§ About this exercise
Starting from the line that contains "change,first,where,second,where,amount", reproduce each line exactly through the end of the material, and include no other lines.

§ Data shown

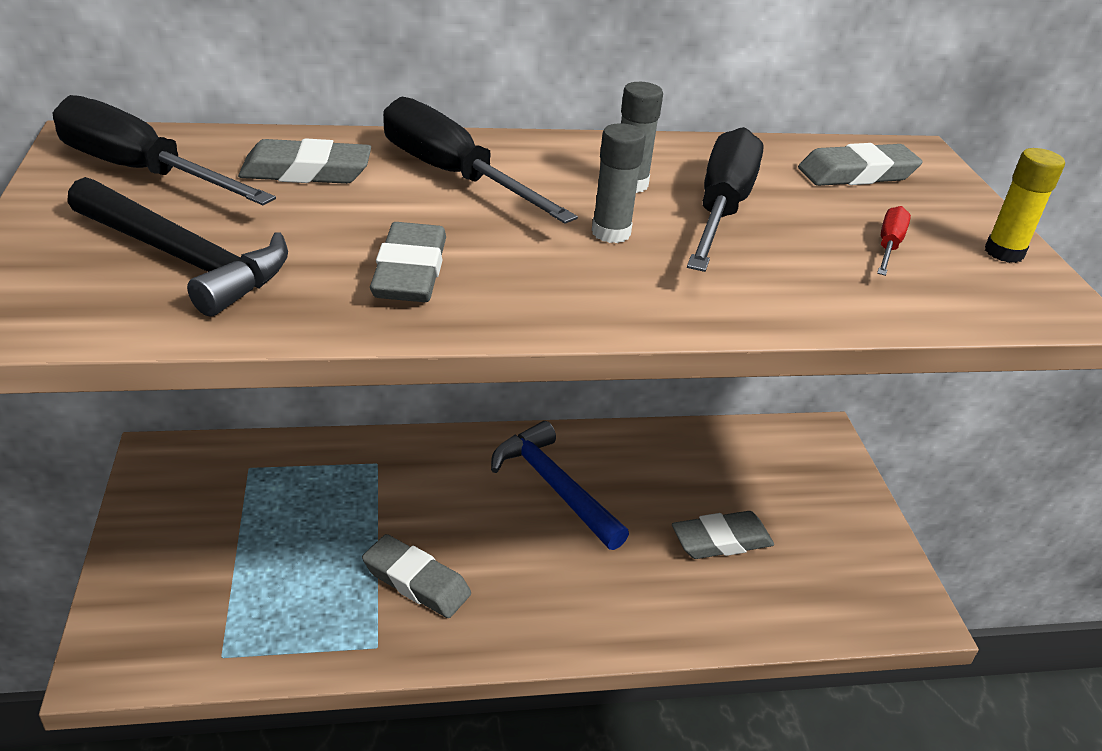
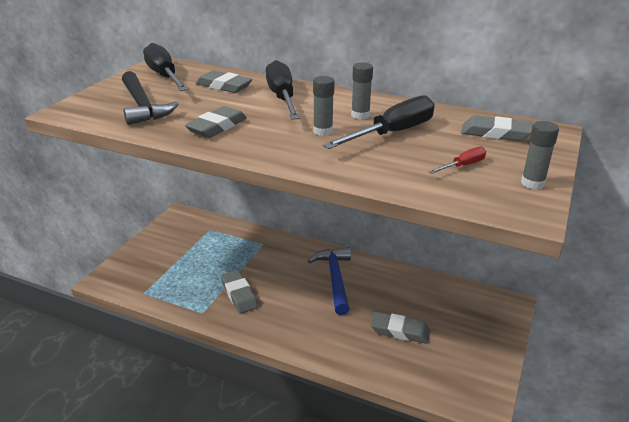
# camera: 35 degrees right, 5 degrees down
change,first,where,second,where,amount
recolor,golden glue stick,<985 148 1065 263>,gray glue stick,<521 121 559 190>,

§ Answer section
change,first,where,second,where,amount
recolor,golden glue stick,<985 148 1065 263>,gray glue stick,<521 121 559 190>,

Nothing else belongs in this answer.